[Task objective] How many of the lines in the material below contain the word "none"? Give the number alone.

------------------------------------------------------------

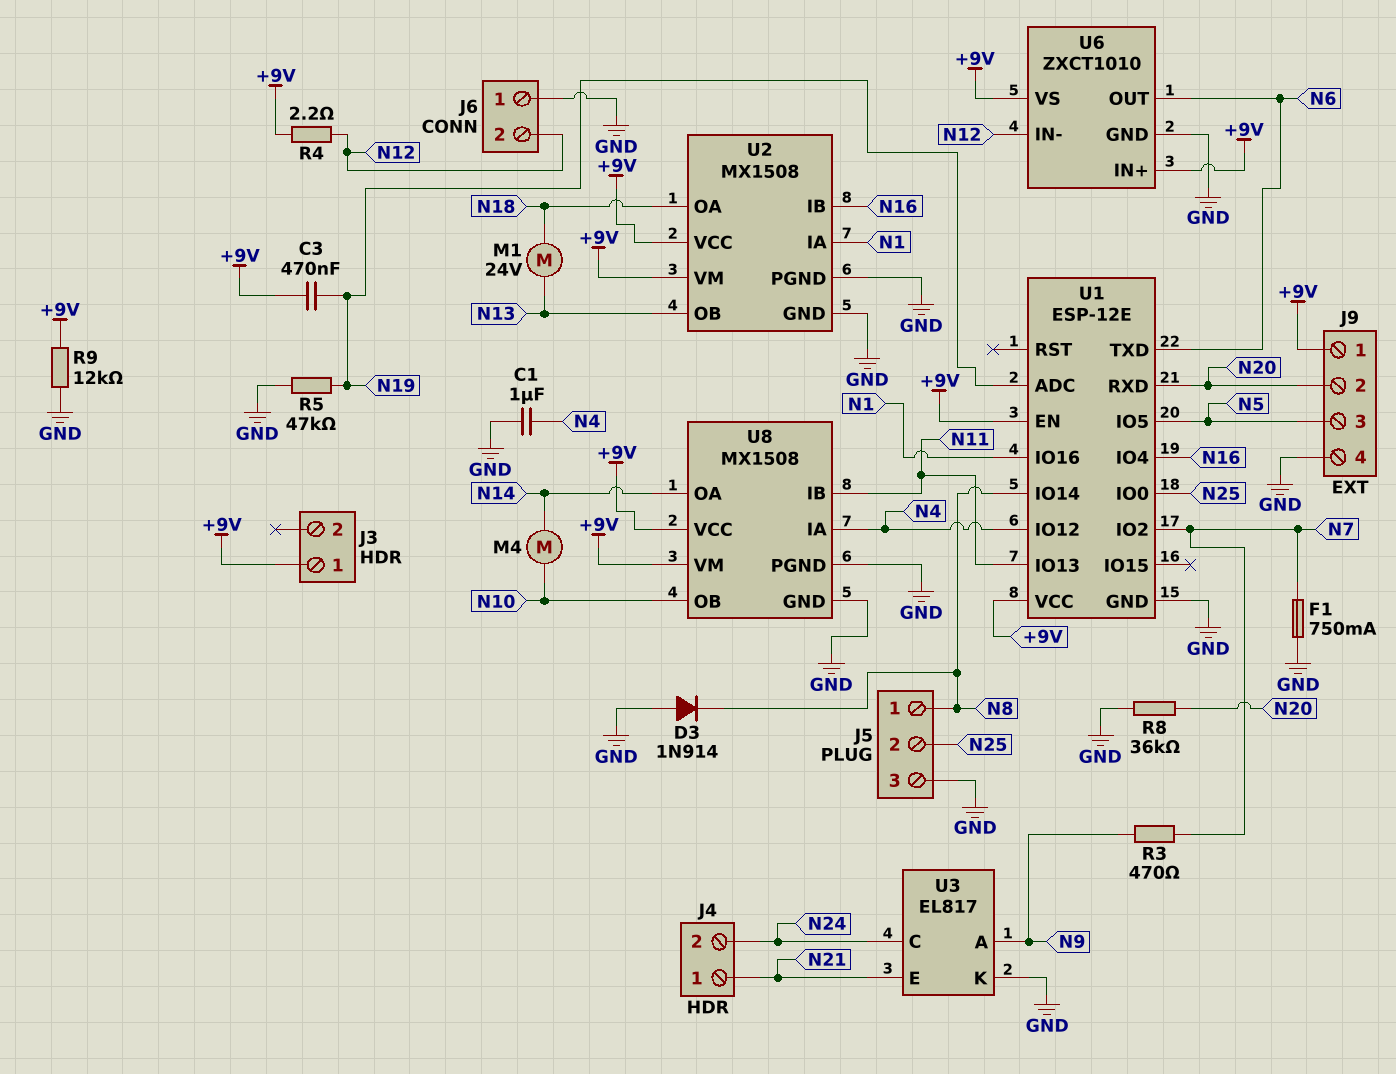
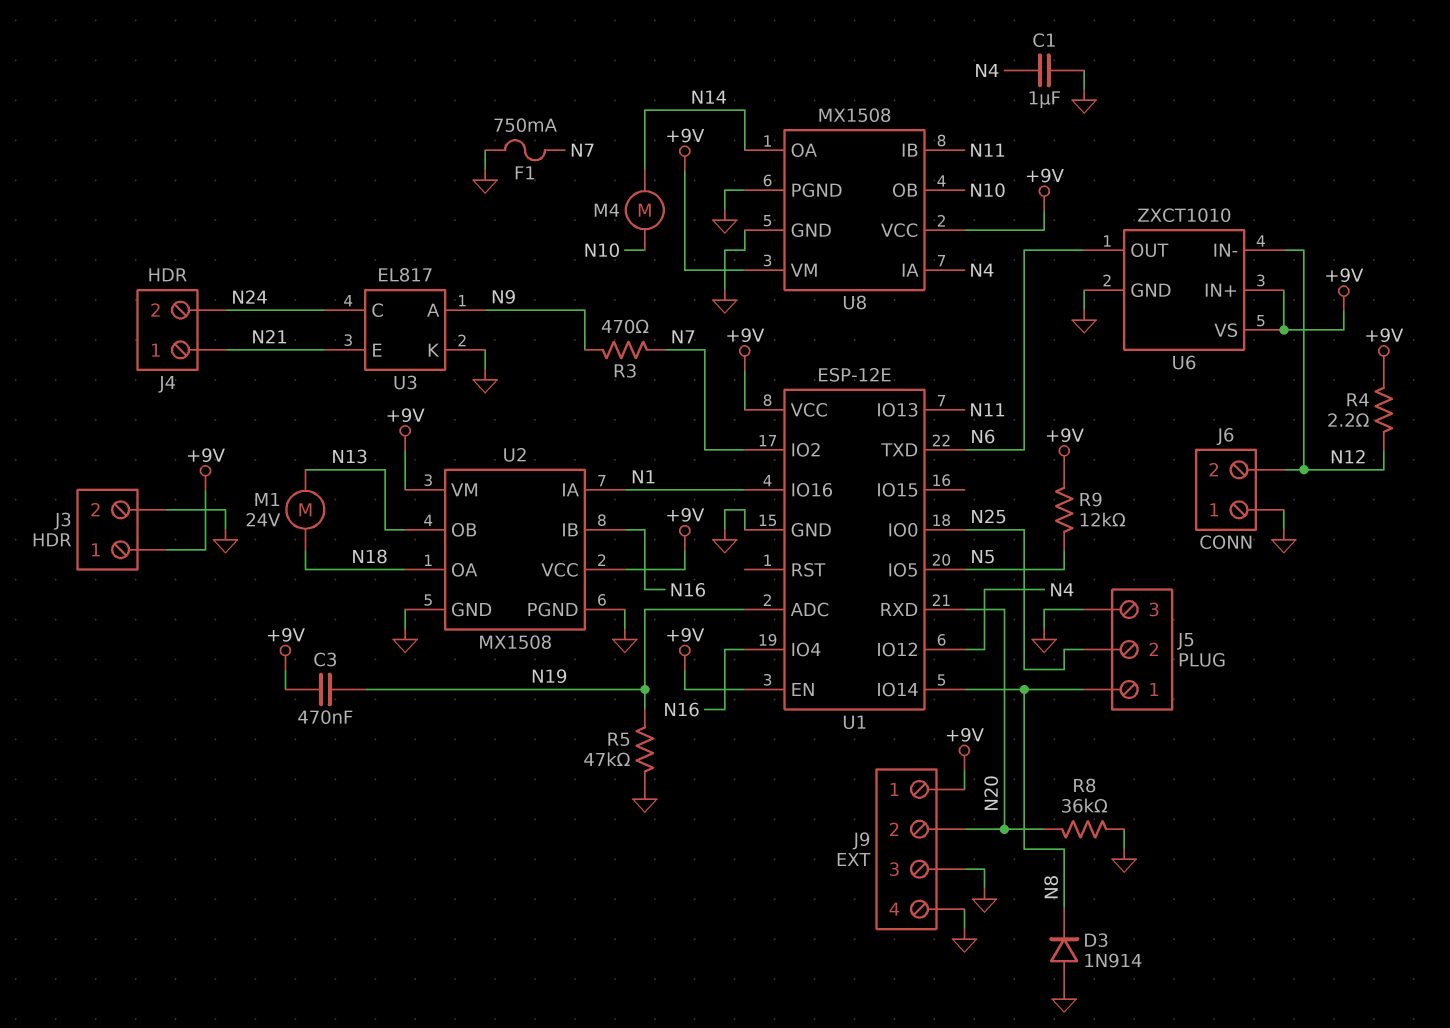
J3 pin 2: none -> GND
J9 pin 3: N5 -> GND
R9: 12k (+9V, GND) -> 12k (+9V, N5)

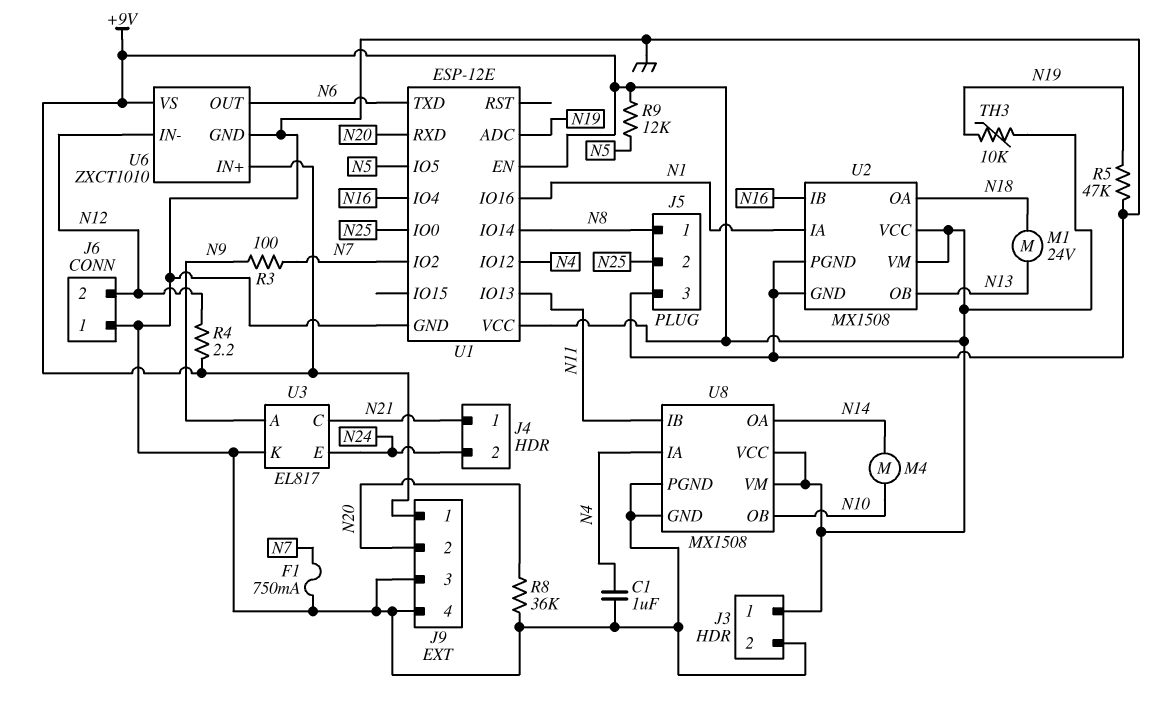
C3: 470nF (+9V, N19) -> none
D3: diode 1N914 (A GND, K N8) -> none
R3: 470 (N7, N9) -> 100 (N7, N9)
TH3: none -> 10k (+9V, N19)
U3 pin C: N24 -> N21
U3 pin E: N21 -> N24

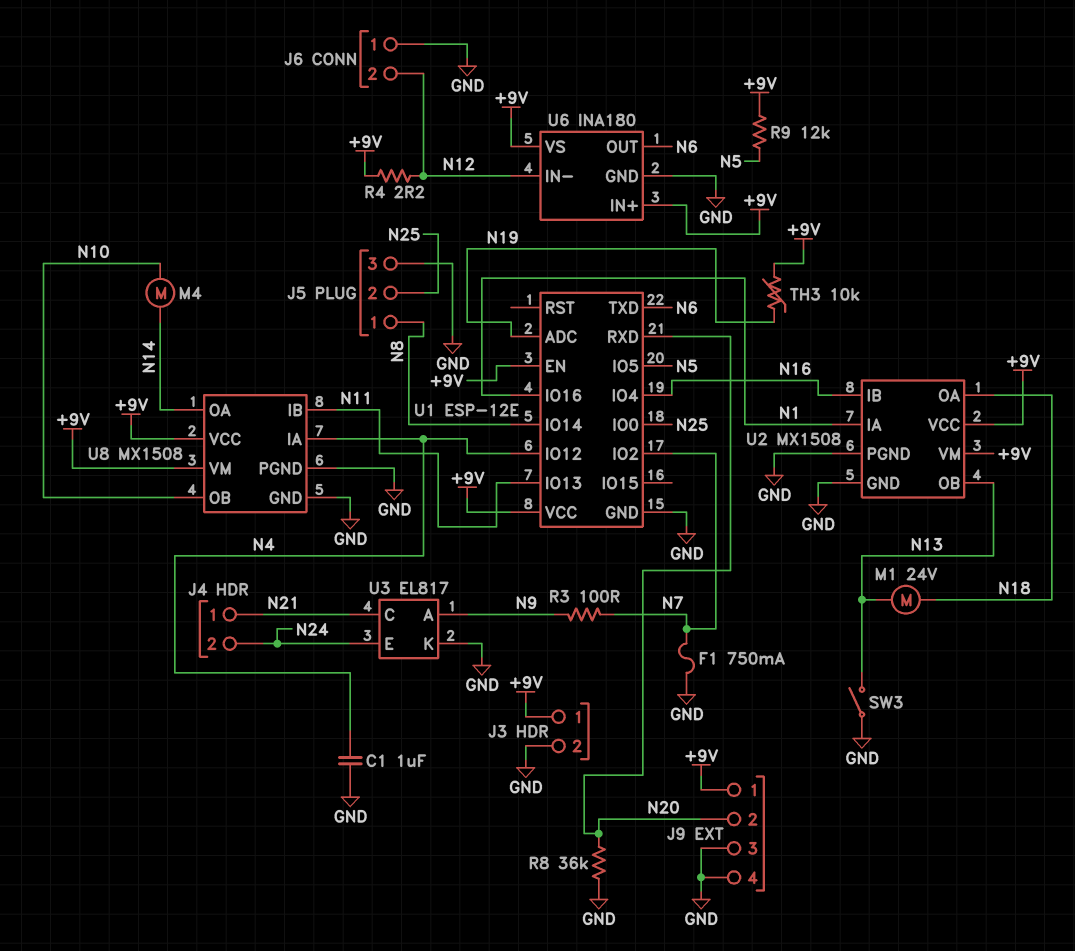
R5: 47k (GND, N19) -> none
SW3: none -> switch (GND, N13)
U6: ZXCT1010 -> INA180

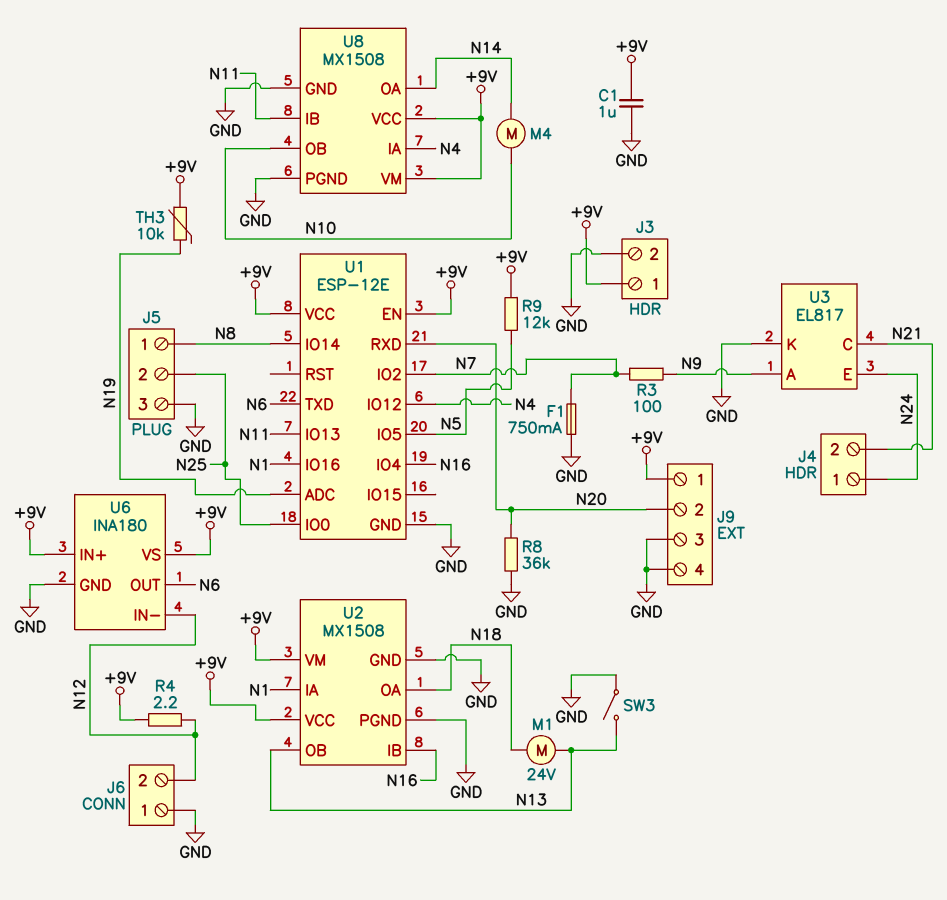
C1: 1uF (GND, N4) -> 1uF (+9V, GND)
J4 pin 1: N21 -> N24
J4 pin 2: N24 -> N21

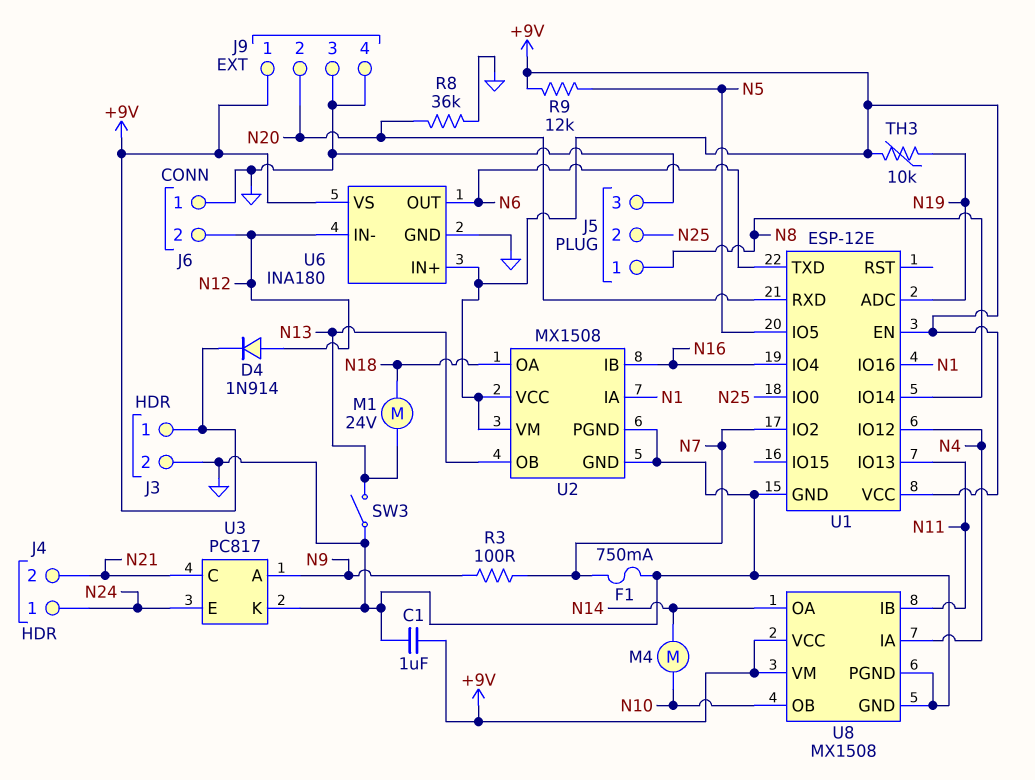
D4: none -> diode 1N914 (A N12, K +9V)
R4: 2.2 (+9V, N12) -> none
U3: EL817 -> PC817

------------------------------------------------------------

[Answer to the problem] 8